___ Raw data ___

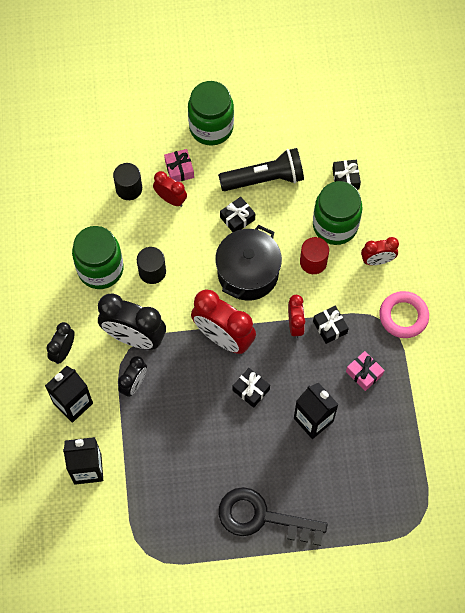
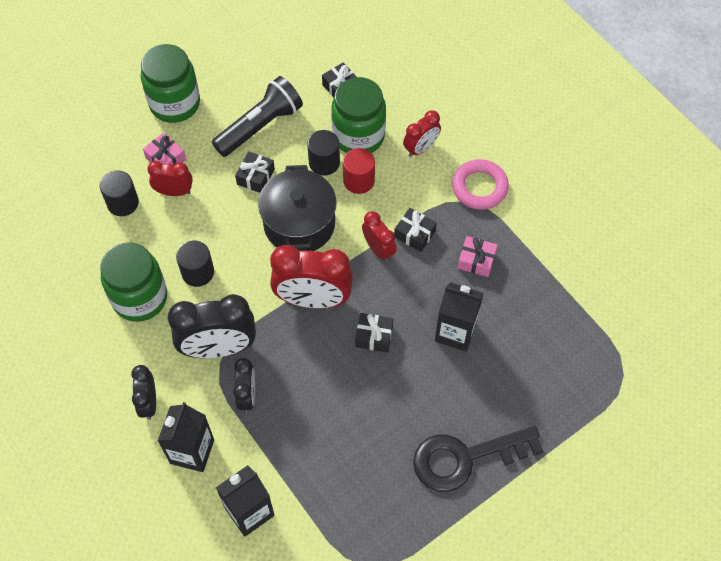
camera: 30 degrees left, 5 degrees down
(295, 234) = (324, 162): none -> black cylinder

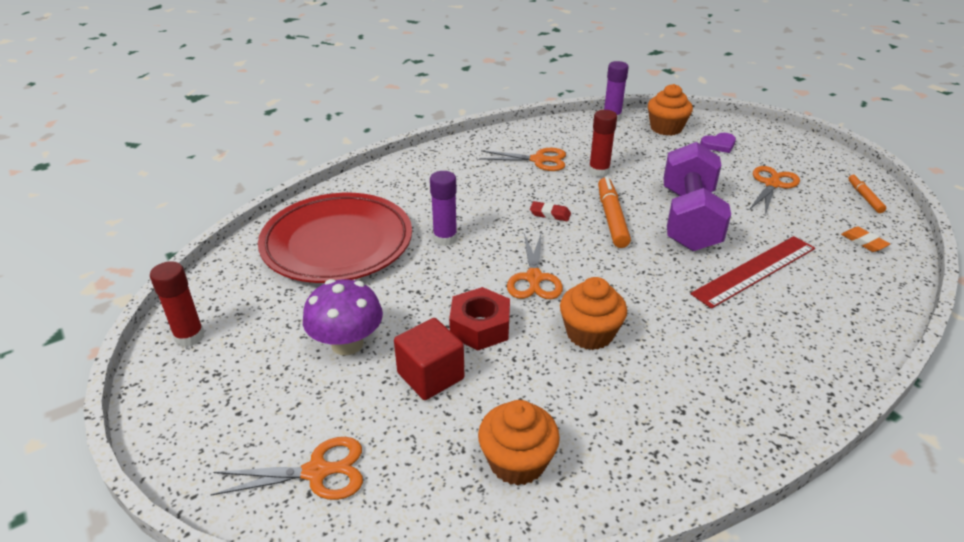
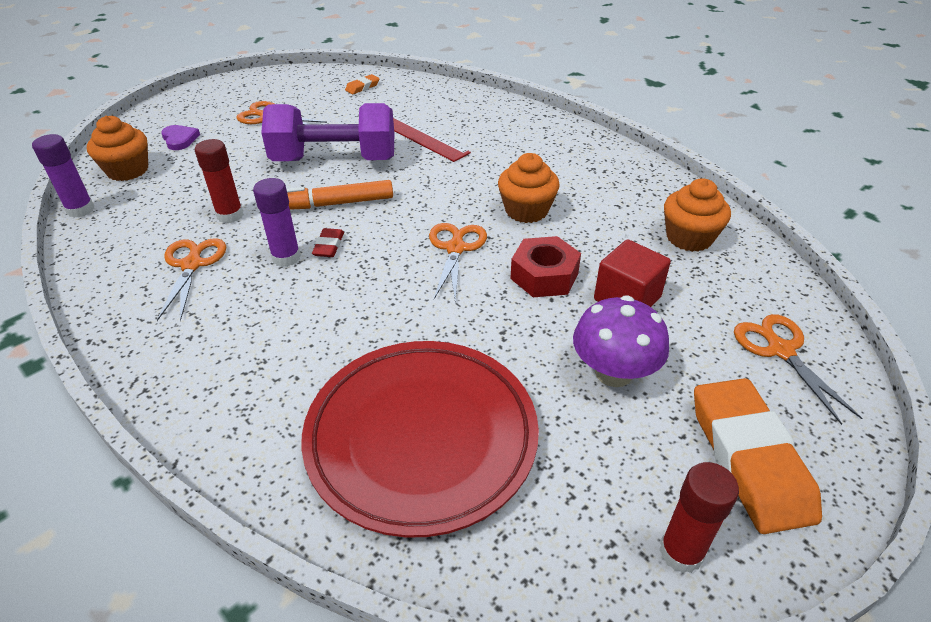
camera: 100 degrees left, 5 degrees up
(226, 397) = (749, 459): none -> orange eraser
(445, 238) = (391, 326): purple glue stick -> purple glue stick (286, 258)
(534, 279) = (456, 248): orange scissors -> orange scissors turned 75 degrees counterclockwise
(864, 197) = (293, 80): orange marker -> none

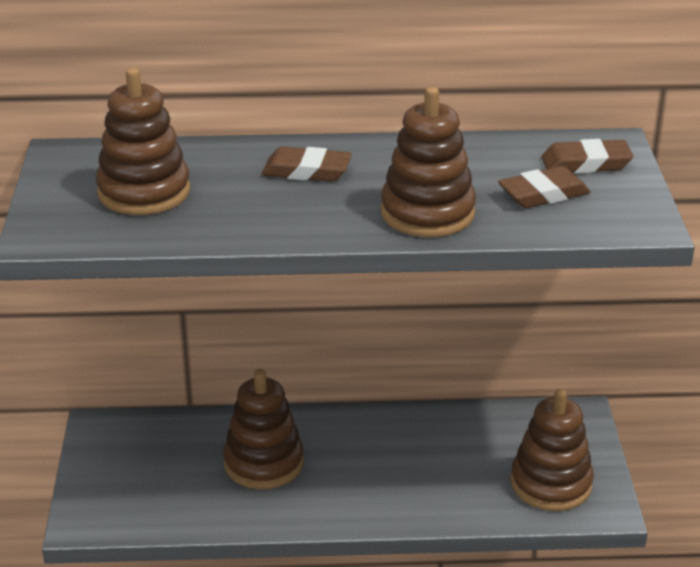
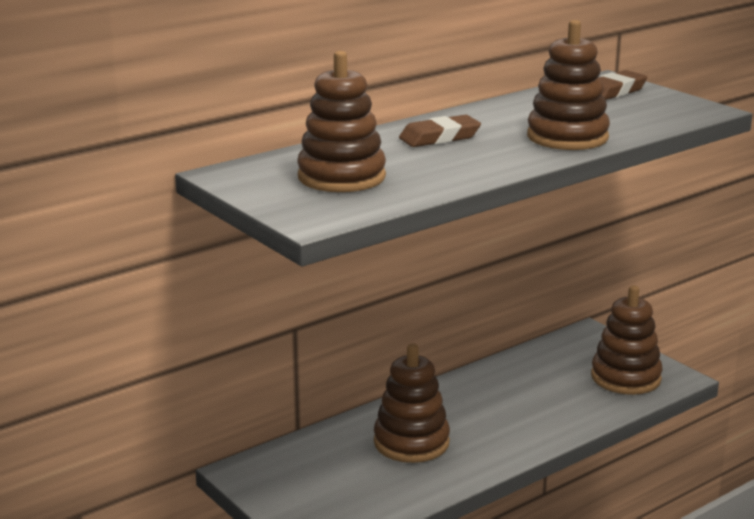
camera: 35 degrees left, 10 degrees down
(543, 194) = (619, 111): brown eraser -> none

___
___ Raw data ___

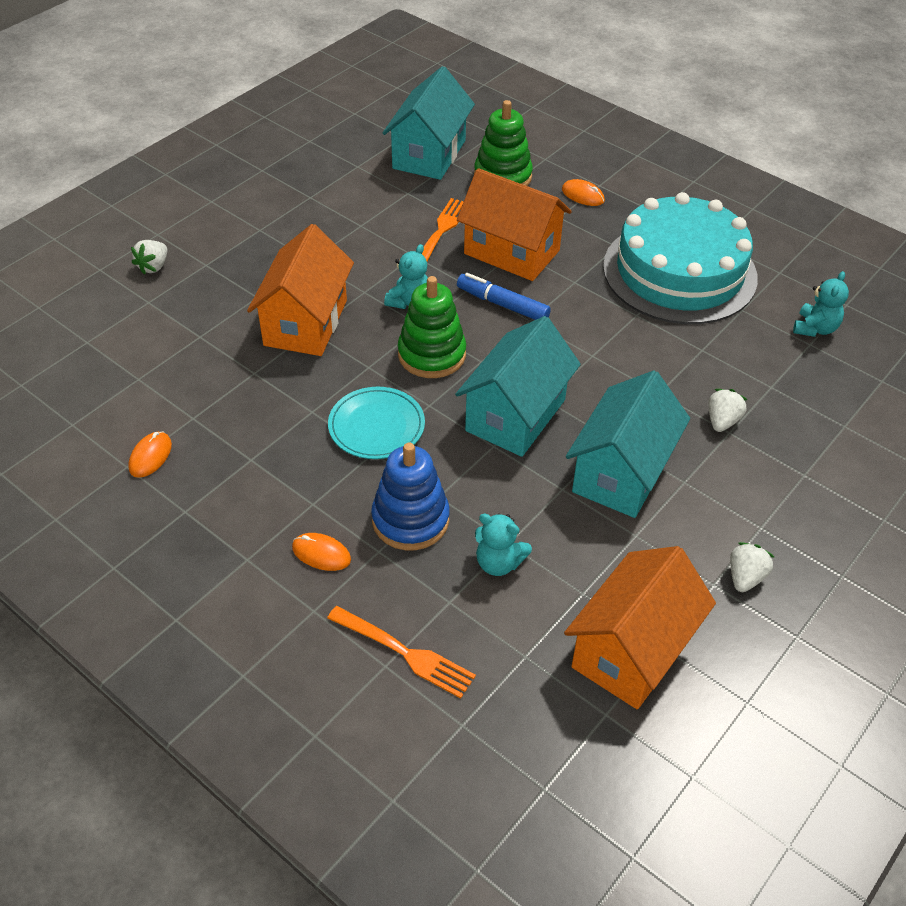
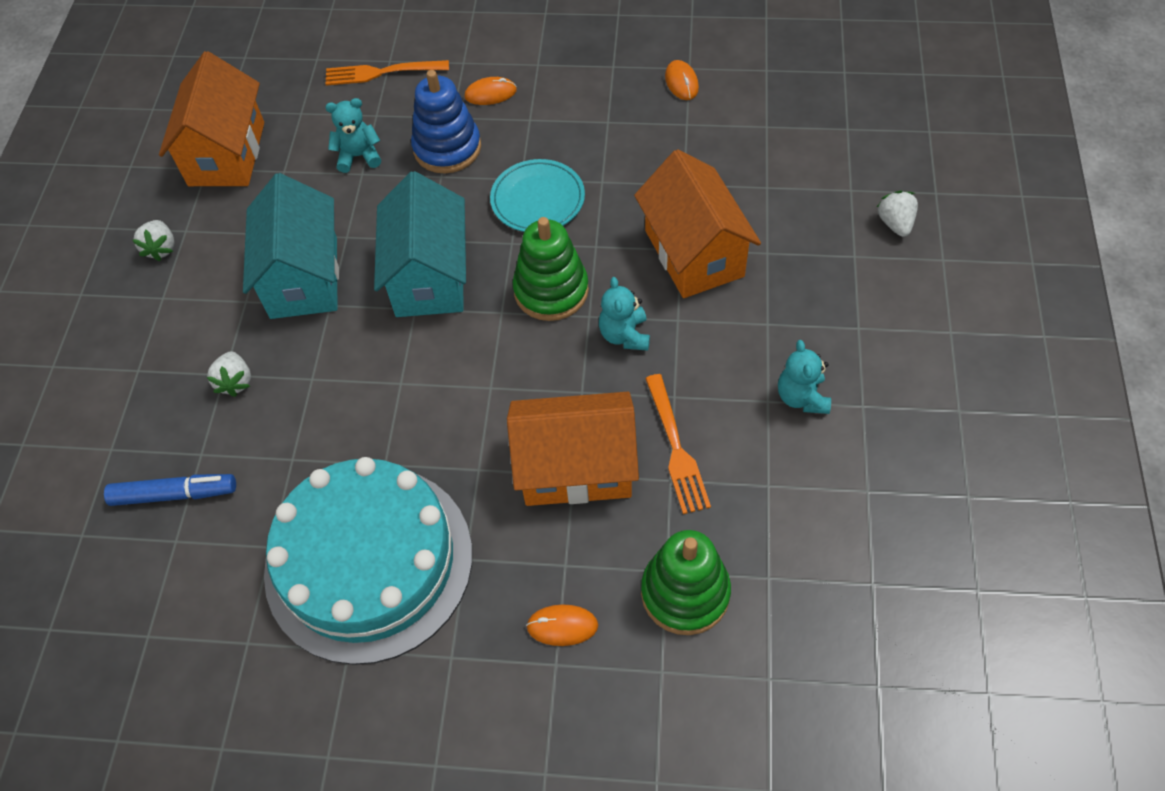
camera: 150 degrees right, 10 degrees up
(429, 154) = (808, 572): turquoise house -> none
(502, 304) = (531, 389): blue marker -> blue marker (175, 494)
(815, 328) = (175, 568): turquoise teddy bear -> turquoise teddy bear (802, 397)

___

What the exercise asks => Could you restate word for word the lines above, from the one that contains "(429, 154) = (808, 572): turquoise" through the one that contains "(815, 328) = (175, 568): turquoise", and no others?

Task response =>
(429, 154) = (808, 572): turquoise house -> none
(502, 304) = (531, 389): blue marker -> blue marker (175, 494)
(815, 328) = (175, 568): turquoise teddy bear -> turquoise teddy bear (802, 397)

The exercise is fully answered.